▶ _PROBLEM DESCRIPTION_
Copy each line of the data below in which the word "apple" can be found.

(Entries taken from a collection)

....

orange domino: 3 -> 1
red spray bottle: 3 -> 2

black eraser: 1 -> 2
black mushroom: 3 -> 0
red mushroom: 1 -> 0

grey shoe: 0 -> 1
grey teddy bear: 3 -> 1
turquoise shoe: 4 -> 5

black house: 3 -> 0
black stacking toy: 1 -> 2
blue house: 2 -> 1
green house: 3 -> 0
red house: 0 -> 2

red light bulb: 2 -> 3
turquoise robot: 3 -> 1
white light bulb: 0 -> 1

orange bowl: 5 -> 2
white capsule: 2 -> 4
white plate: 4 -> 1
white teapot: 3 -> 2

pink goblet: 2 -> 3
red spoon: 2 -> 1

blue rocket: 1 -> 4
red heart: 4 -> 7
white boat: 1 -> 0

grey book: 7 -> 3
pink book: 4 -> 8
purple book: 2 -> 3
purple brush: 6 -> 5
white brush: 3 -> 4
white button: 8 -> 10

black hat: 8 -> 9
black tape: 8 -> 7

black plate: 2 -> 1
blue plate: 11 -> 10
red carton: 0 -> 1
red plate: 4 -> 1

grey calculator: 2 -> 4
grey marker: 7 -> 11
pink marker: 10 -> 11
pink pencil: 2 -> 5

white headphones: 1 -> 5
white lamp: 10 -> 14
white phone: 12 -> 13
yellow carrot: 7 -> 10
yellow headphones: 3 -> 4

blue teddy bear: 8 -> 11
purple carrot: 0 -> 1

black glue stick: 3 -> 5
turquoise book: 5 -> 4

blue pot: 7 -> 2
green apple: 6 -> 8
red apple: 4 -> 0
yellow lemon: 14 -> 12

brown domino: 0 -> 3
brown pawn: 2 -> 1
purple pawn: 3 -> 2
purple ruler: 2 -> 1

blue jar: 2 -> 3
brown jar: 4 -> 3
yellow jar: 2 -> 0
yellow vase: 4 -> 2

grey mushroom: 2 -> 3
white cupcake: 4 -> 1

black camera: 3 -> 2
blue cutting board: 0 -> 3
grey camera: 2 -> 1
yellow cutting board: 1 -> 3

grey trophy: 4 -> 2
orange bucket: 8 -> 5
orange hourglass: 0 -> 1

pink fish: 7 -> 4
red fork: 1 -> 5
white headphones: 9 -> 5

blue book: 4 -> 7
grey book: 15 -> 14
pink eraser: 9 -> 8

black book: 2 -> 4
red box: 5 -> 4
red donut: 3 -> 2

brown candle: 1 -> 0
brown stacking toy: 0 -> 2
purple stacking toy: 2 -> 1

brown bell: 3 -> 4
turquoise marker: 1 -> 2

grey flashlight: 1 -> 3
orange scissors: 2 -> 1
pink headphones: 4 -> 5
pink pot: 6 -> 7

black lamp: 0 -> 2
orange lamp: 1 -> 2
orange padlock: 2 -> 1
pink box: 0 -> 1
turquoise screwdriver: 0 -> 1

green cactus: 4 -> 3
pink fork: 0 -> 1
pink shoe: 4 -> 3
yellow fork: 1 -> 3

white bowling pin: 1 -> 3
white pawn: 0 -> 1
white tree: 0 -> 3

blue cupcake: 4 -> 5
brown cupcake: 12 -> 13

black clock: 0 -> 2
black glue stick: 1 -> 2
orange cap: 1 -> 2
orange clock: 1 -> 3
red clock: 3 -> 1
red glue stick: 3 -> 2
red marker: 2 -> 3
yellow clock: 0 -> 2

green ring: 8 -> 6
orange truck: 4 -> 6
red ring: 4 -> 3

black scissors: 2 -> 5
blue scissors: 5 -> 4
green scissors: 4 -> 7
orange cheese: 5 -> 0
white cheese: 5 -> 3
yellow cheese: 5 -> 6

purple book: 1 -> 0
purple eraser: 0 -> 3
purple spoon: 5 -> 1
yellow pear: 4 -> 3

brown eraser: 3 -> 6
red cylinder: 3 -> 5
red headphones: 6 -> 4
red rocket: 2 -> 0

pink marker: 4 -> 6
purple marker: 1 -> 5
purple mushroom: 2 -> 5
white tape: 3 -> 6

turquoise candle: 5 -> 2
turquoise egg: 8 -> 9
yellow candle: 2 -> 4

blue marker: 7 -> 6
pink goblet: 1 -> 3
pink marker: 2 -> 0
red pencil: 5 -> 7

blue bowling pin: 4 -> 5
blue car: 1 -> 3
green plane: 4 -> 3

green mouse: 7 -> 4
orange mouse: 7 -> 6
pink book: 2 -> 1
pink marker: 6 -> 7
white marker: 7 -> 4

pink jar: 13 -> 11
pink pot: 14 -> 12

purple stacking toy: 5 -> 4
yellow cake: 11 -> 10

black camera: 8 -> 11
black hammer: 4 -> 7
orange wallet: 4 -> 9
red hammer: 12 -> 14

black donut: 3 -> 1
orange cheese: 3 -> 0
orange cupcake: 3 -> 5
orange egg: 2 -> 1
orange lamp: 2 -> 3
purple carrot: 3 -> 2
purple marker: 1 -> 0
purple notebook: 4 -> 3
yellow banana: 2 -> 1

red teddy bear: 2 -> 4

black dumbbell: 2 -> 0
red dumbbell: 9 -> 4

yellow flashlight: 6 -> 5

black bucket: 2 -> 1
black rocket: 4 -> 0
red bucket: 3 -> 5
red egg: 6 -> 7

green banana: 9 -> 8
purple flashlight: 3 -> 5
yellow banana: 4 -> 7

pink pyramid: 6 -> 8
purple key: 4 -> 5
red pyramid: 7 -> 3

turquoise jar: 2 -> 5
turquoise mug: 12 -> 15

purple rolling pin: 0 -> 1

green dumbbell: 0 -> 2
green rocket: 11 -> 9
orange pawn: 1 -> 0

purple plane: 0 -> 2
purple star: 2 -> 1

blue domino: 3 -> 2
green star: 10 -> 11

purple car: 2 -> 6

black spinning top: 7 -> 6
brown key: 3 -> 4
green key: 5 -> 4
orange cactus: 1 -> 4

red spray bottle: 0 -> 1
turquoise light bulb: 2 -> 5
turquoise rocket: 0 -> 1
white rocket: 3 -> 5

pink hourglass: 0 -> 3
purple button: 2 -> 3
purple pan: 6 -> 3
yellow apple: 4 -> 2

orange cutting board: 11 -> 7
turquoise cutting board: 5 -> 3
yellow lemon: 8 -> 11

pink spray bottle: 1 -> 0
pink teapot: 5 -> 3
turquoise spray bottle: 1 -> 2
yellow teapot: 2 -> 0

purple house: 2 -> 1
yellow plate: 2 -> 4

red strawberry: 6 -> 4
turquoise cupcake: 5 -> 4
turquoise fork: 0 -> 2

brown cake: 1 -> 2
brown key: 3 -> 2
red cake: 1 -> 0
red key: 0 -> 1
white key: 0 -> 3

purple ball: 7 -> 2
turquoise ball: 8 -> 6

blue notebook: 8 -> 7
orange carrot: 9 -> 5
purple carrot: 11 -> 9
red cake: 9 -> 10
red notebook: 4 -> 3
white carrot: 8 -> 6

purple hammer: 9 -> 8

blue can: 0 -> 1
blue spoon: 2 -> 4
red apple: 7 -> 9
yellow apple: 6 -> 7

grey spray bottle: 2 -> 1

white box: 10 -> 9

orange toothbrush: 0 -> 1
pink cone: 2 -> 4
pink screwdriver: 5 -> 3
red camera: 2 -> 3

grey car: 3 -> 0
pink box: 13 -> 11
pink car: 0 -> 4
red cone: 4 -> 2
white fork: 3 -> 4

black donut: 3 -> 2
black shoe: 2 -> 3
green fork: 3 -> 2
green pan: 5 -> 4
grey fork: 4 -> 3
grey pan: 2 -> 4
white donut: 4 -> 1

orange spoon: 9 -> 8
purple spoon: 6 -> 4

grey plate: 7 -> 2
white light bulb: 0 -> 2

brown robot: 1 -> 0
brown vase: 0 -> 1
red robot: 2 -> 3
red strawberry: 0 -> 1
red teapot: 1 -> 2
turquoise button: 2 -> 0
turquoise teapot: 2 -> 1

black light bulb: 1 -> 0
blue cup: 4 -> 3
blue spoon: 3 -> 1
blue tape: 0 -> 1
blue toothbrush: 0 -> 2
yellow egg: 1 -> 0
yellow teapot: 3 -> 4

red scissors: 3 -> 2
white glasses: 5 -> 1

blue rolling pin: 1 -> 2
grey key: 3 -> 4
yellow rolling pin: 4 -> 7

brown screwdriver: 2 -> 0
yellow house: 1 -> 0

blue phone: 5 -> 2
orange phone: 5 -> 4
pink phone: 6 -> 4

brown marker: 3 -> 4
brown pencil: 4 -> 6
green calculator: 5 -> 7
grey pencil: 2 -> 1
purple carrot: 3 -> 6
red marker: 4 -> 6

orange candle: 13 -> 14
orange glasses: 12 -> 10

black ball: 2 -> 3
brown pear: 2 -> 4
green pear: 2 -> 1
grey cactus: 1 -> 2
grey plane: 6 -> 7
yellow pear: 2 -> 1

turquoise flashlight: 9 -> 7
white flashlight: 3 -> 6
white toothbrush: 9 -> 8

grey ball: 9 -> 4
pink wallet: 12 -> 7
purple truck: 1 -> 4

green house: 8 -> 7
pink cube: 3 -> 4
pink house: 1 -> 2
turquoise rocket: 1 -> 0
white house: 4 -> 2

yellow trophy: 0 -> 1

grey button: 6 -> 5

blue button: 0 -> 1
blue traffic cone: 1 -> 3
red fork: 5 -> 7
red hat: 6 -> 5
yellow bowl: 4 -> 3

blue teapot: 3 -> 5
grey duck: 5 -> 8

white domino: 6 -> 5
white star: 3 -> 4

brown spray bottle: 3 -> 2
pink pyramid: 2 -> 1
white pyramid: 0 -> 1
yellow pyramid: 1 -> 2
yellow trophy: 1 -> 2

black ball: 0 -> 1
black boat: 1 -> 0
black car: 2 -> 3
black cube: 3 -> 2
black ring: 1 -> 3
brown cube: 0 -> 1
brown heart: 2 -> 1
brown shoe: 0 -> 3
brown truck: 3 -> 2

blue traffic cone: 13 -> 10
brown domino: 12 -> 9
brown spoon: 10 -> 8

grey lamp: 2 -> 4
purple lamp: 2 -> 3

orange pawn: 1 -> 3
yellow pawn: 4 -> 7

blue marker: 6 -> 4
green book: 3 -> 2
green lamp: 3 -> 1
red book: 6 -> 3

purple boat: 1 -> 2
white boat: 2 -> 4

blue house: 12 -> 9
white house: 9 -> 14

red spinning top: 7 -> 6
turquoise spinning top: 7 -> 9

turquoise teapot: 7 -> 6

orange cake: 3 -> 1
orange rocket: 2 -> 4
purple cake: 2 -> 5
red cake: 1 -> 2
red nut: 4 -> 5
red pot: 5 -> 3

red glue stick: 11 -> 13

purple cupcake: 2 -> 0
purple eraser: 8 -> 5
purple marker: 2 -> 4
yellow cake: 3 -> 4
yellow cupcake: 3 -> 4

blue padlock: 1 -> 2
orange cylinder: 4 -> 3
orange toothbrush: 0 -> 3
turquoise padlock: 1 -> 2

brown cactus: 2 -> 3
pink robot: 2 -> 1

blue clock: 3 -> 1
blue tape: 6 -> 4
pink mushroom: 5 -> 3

....

▶ _TASK OUTPUT_
green apple: 6 -> 8
red apple: 4 -> 0
yellow apple: 4 -> 2
red apple: 7 -> 9
yellow apple: 6 -> 7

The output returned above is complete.